§ **Task prompt**:
Reproduce the lines below from the one that contains "orange star [156,392,320,526] -> none" through the end, inclusive, and add nothing.

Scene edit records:
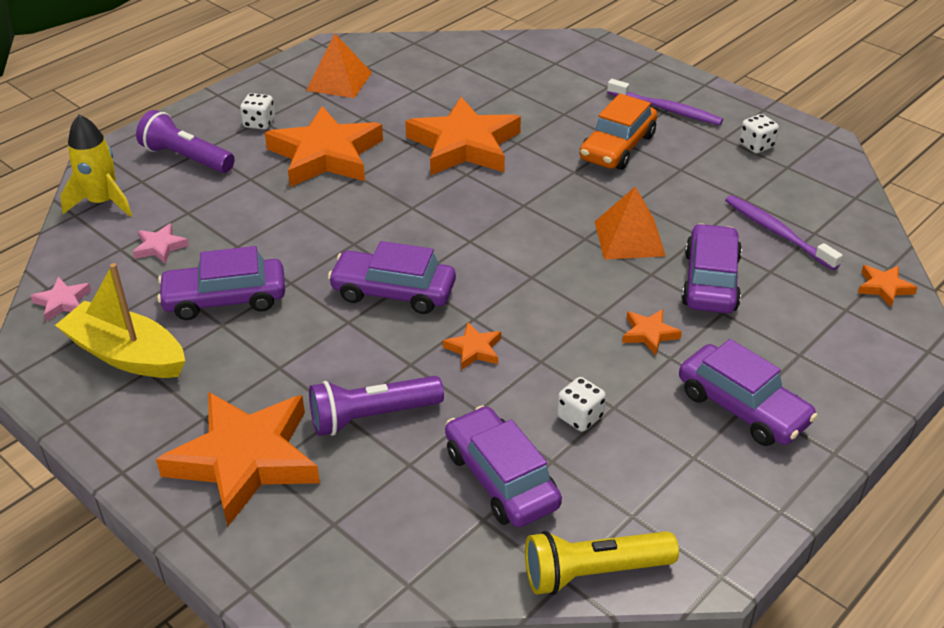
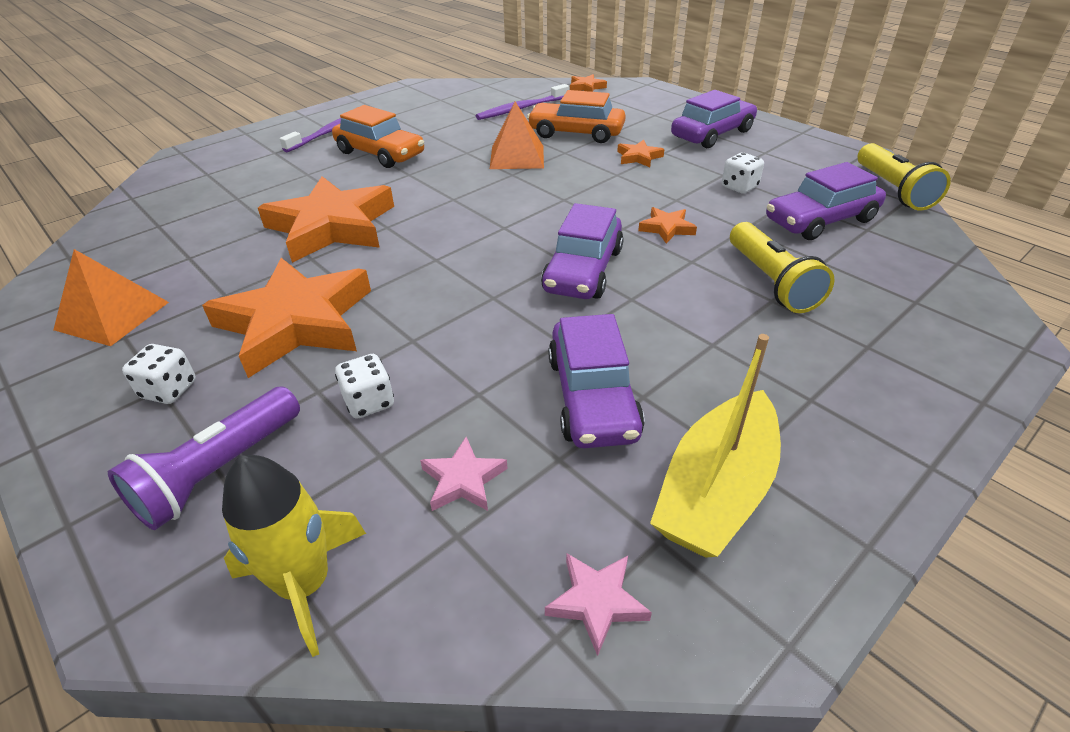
camera: 85 degrees left, 0 degrees up
orange star [156,392,320,526] -> none
purple flashlight [309,376,444,436] -> yellow flashlight [730,222,835,313]
purple car [681,224,742,313] -> orange car [527,90,626,143]
white dice [739,114,779,153] -> white dice moved to [335,354,394,419]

§ **Task answer**:
orange star [156,392,320,526] -> none
purple flashlight [309,376,444,436] -> yellow flashlight [730,222,835,313]
purple car [681,224,742,313] -> orange car [527,90,626,143]
white dice [739,114,779,153] -> white dice moved to [335,354,394,419]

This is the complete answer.